** ABOUT THIS EXERCISE **
Those lines of the data that hold the word "brick" are to be copied out.

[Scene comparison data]

* * * * * * *

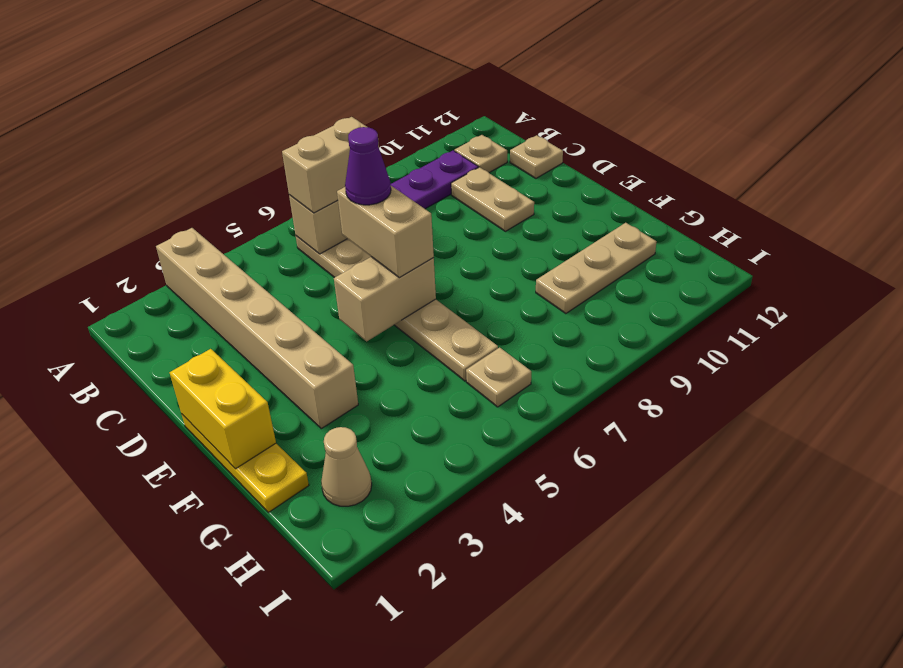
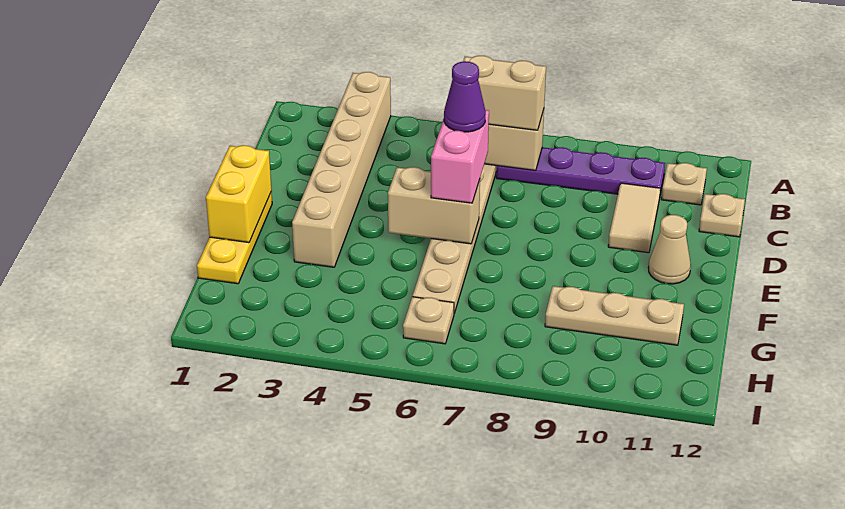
tan plate C10:D10 level 1 -> tan tile C10:D10 level 1
tan brick D6:E6 level 3 -> pink brick D6:E6 level 3
tan cone H2 level 1 -> tan cone E11 level 1

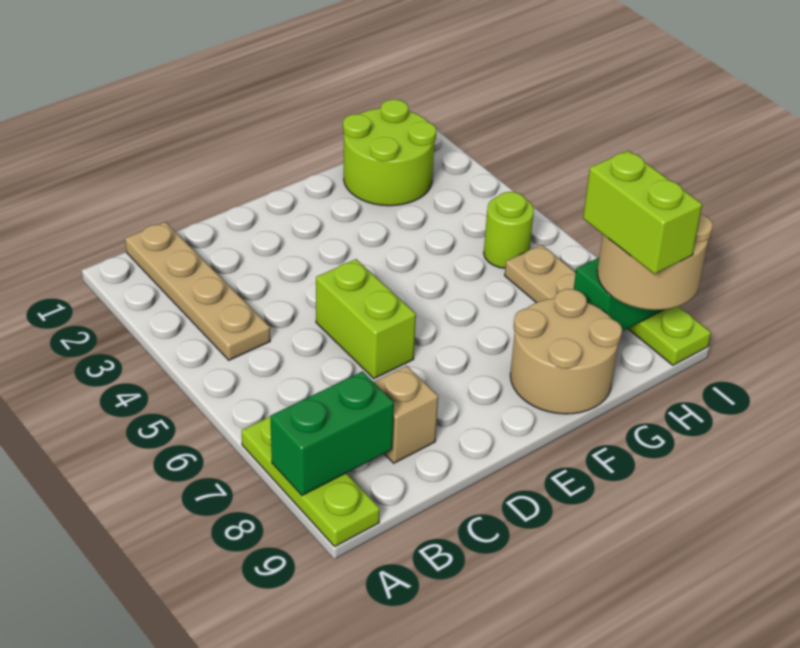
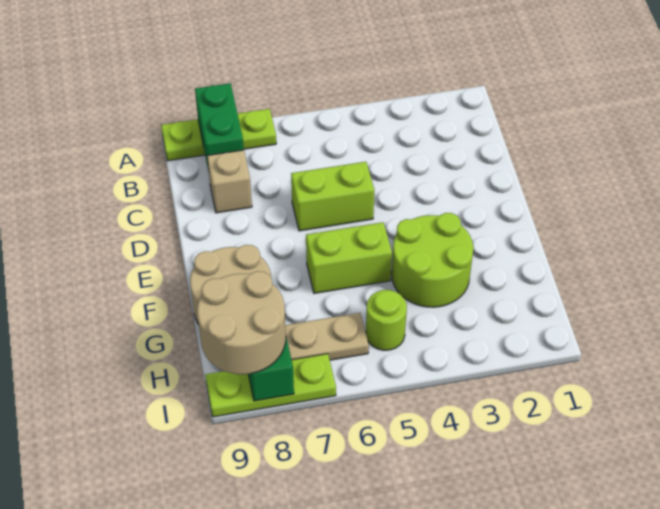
tan plate B1:B4 level 1 -> none
lime round brick G1:H2 level 1 -> lime round brick F3:G4 level 1
lime brick H8:H9 level 4 -> lime brick F5:F6 level 1

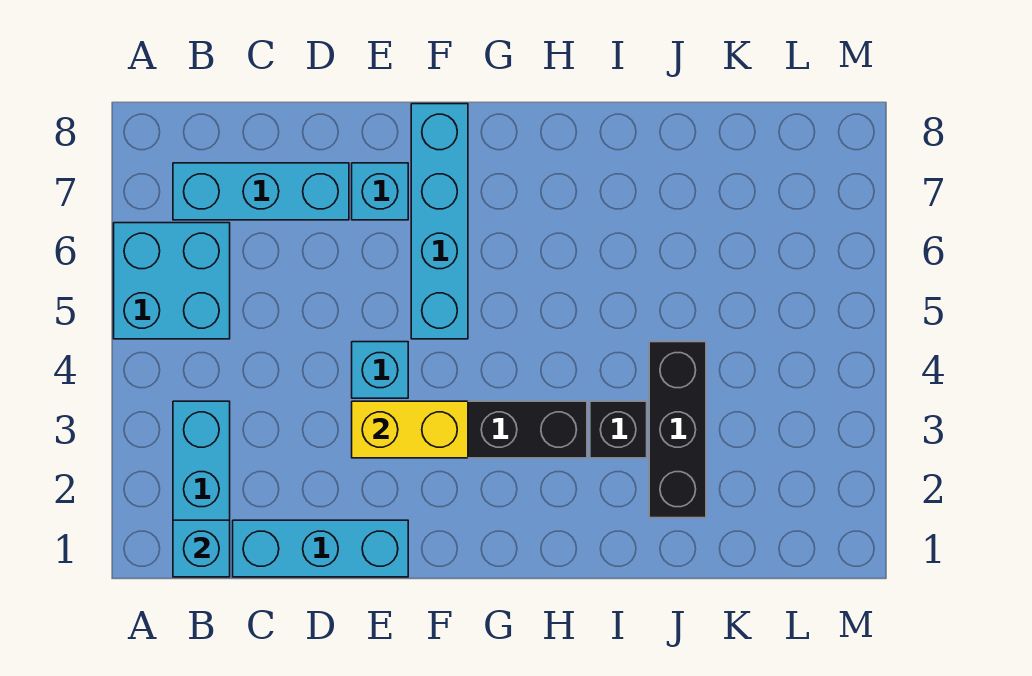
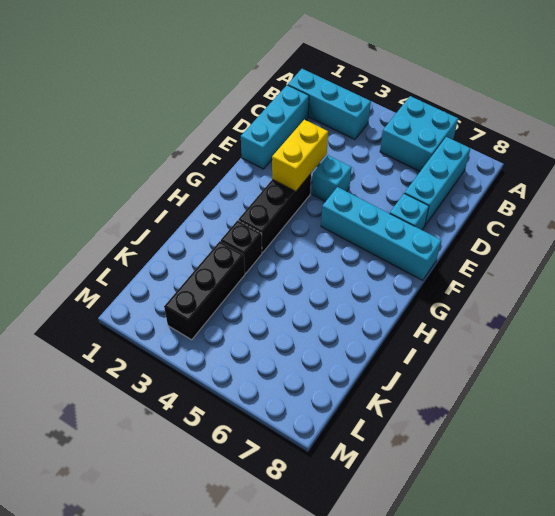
cyan brick B1 level 2 -> none
black brick J2:J4 level 1 -> black brick J3:L3 level 1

* * * * * * *

** EXERCISE RESPONSE **
tan brick D6:E6 level 3 -> pink brick D6:E6 level 3
lime round brick G1:H2 level 1 -> lime round brick F3:G4 level 1
lime brick H8:H9 level 4 -> lime brick F5:F6 level 1
cyan brick B1 level 2 -> none
black brick J2:J4 level 1 -> black brick J3:L3 level 1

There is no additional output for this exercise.